Records shown Start Marker

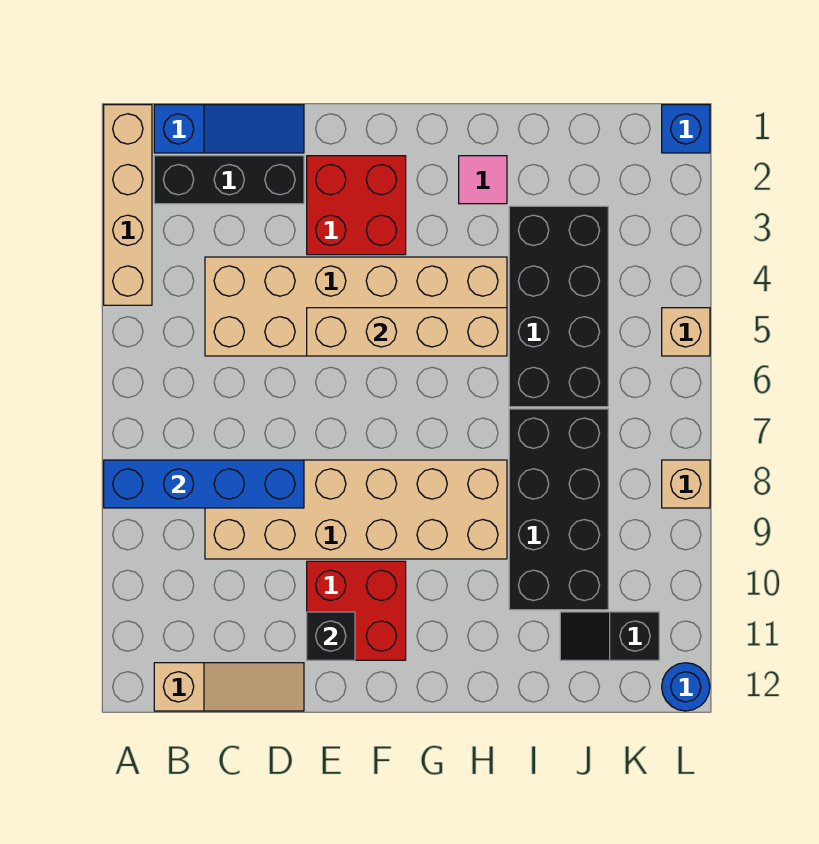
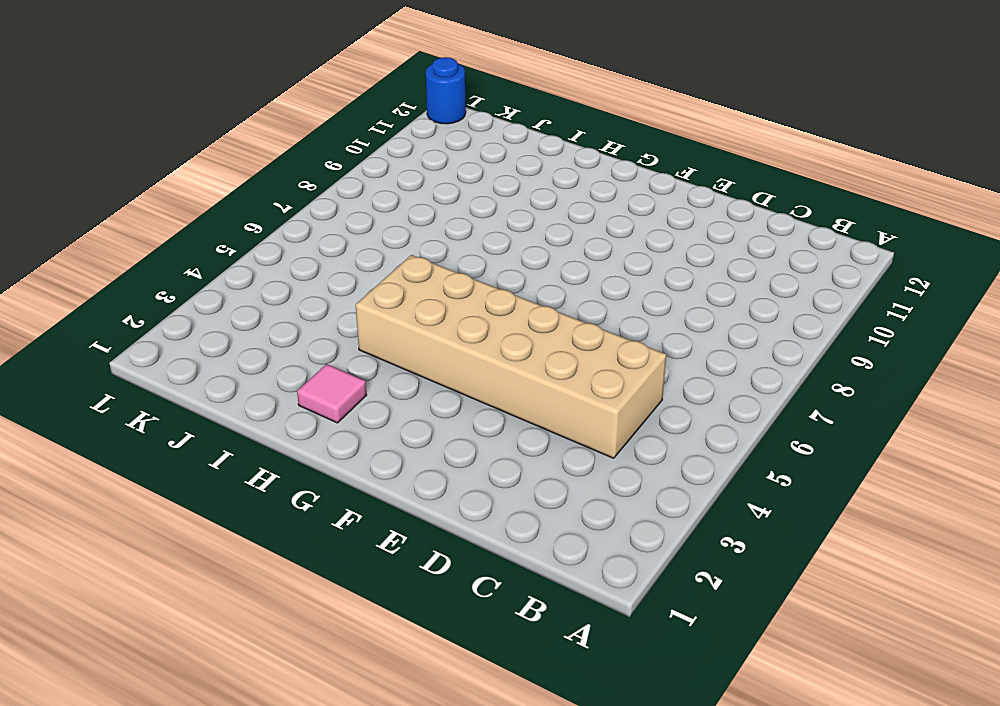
none -> tan brick A1:A4 level 1
none -> blue slope B1:D1 level 1 top B
none -> black brick B2:D2 level 1

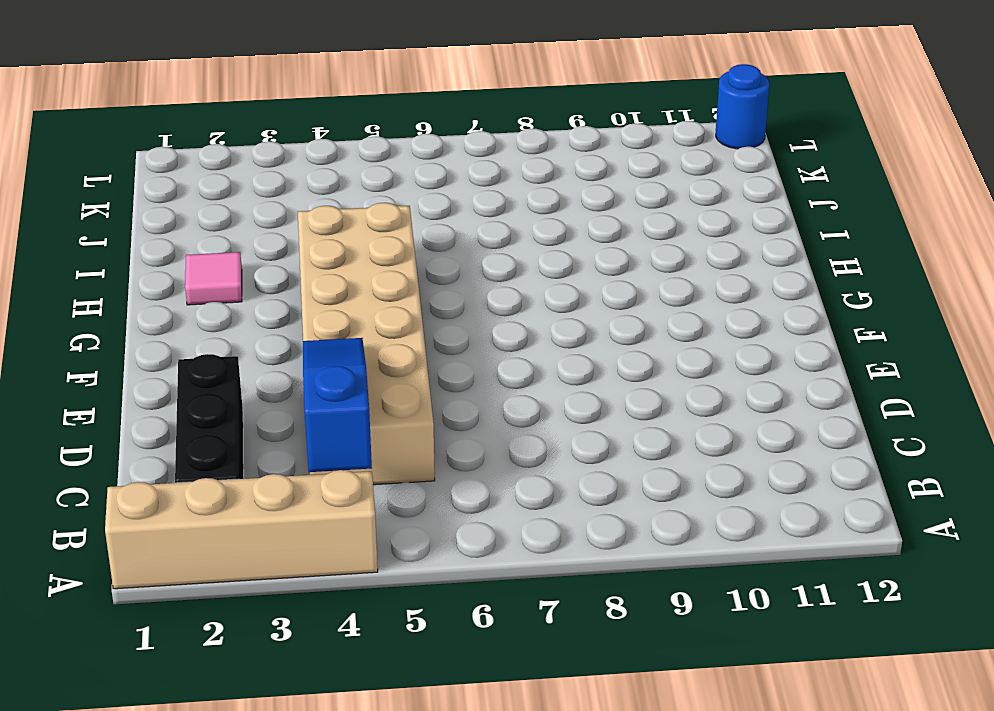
blue slope B4:D4 level 2 top B -> blue slope B1:D1 level 1 top B
none -> tan slope B12:D12 level 1 top B
none -> tan brick C8:H9 level 1
none -> red brick E2:F3 level 1

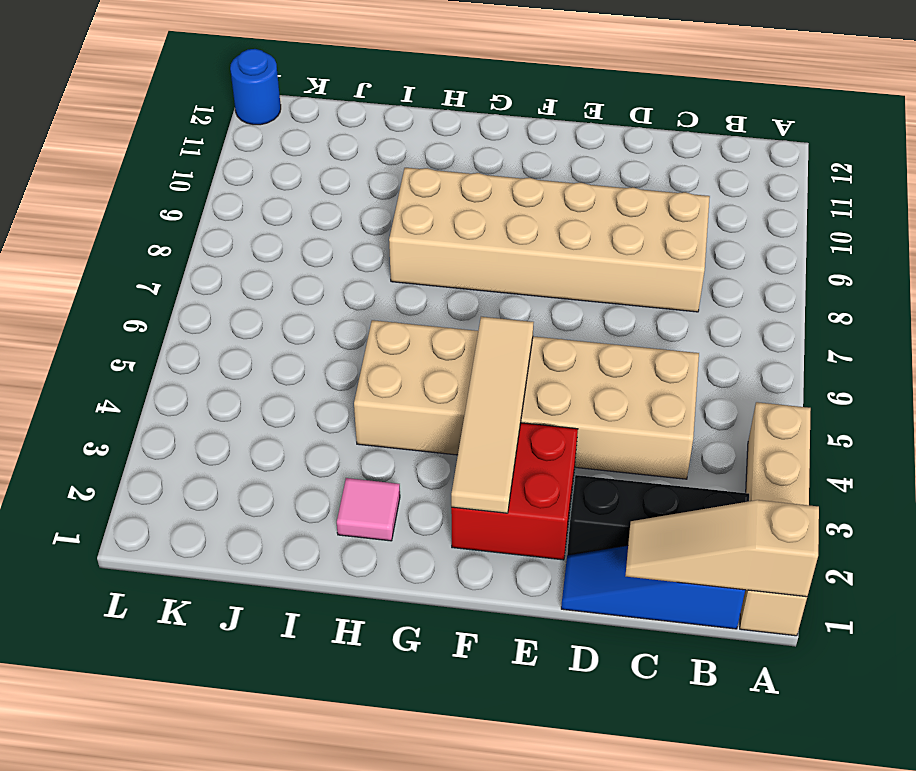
tan slope A1:C1 level 2 top A -> tan slope B12:D12 level 1 top B
tan tile F2:F5 level 2 -> tan brick E5:H5 level 2
none -> red brick E10:F11 level 1
none -> black brick I3:J6 level 1
none -> black brick I7:J10 level 1

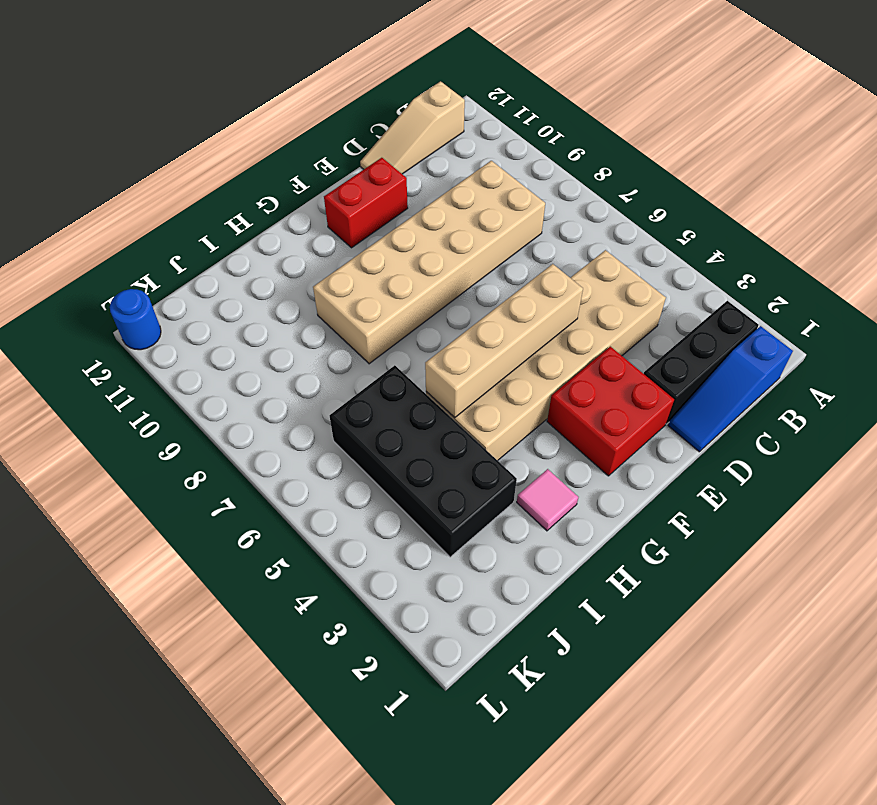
red brick E11:F11 level 1 -> red brick E10:F11 level 1
none -> tan brick A1:A4 level 1
none -> black brick I7:J10 level 1
none -> black slope J11:K11 level 1 top K

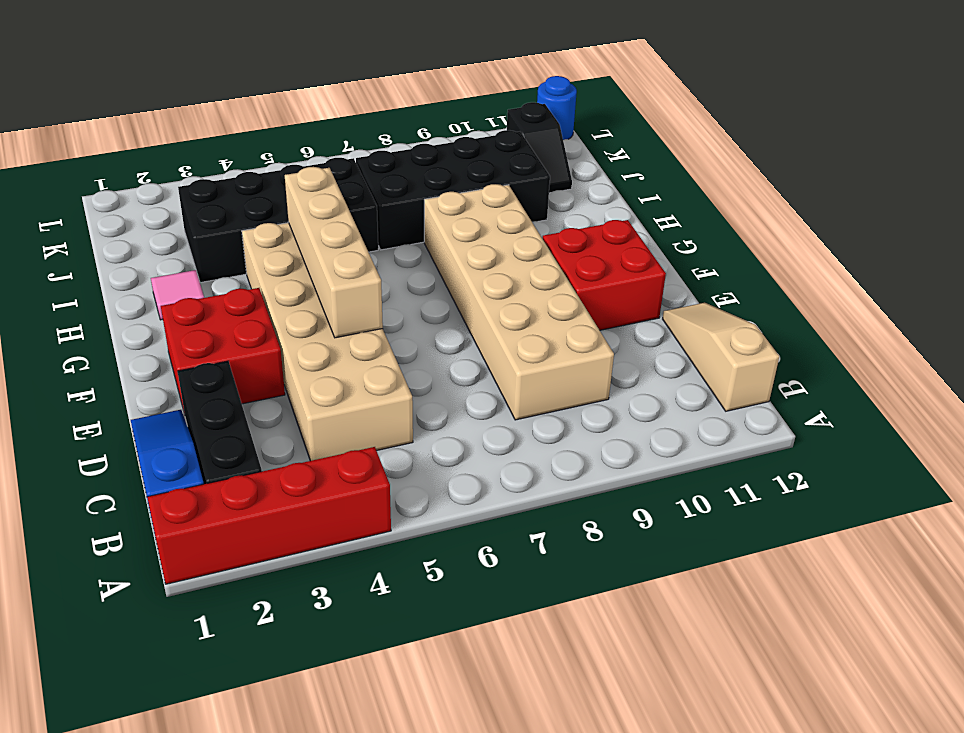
red brick A1:A4 level 1 -> tan brick A1:A4 level 1
none -> blue brick L1 level 1
none -> tan brick L5 level 1
none -> tan brick L8 level 1

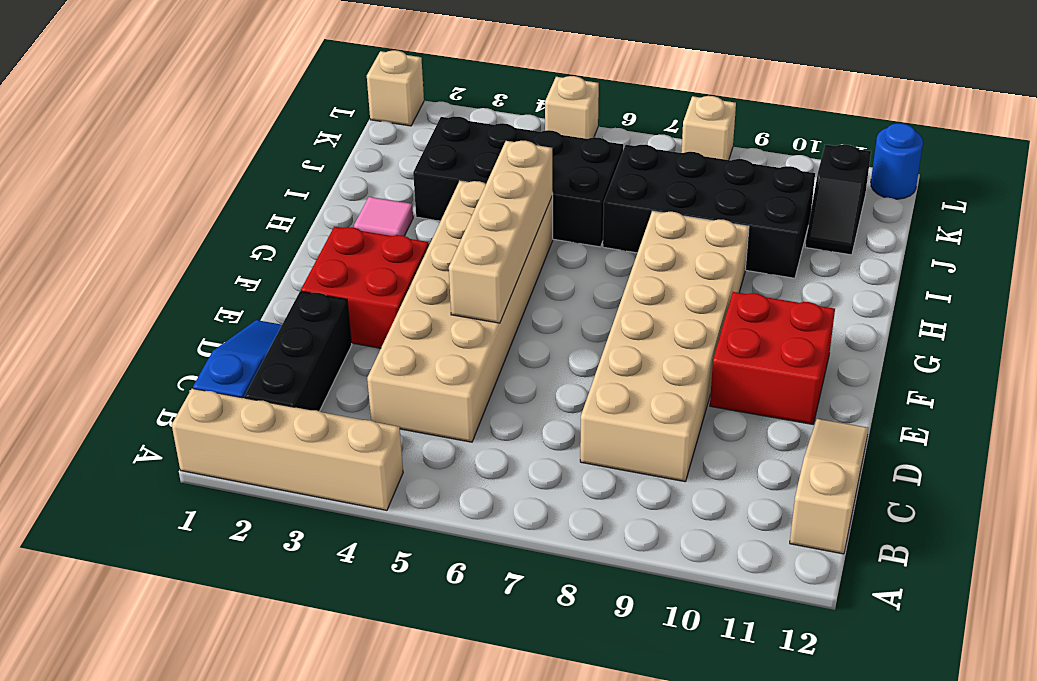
tan brick L1 level 1 -> blue brick L1 level 1
none -> blue brick A8:D8 level 2
none -> black brick E11 level 2

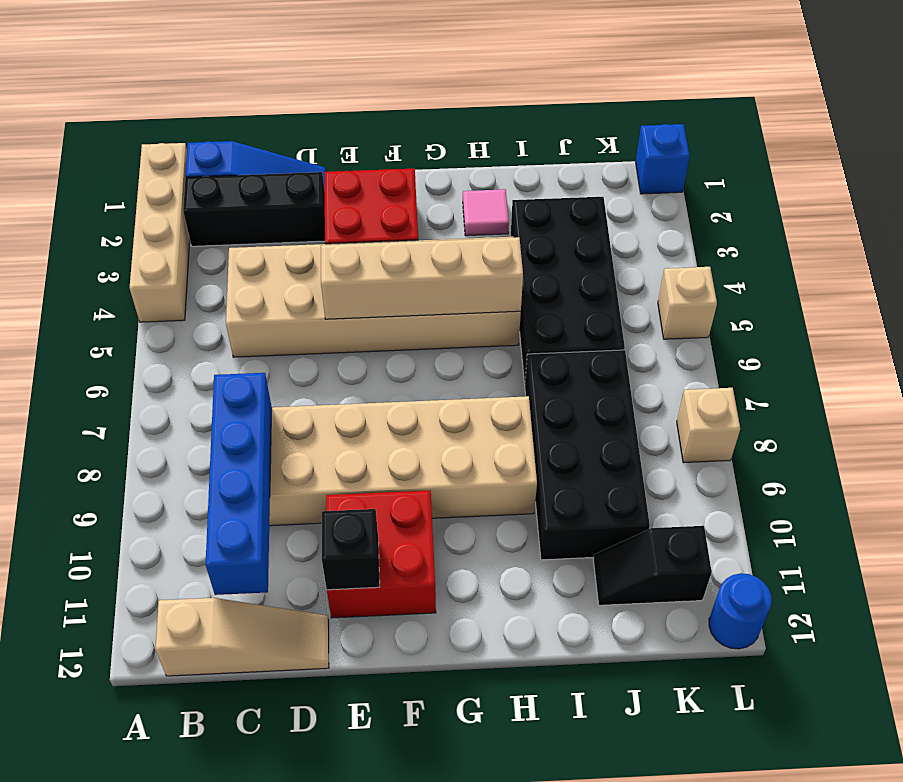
blue brick C8:C11 level 2 -> blue brick A8:D8 level 2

Records shown End Marker

### What to work on
The lines from the one containing "tan brick L1 level 1 -> blue brick L1 level 1" to the last line of the records, both included: print exactly those and nothing else, leaving out any pictures.

### Task output
tan brick L1 level 1 -> blue brick L1 level 1
none -> blue brick A8:D8 level 2
none -> black brick E11 level 2

blue brick C8:C11 level 2 -> blue brick A8:D8 level 2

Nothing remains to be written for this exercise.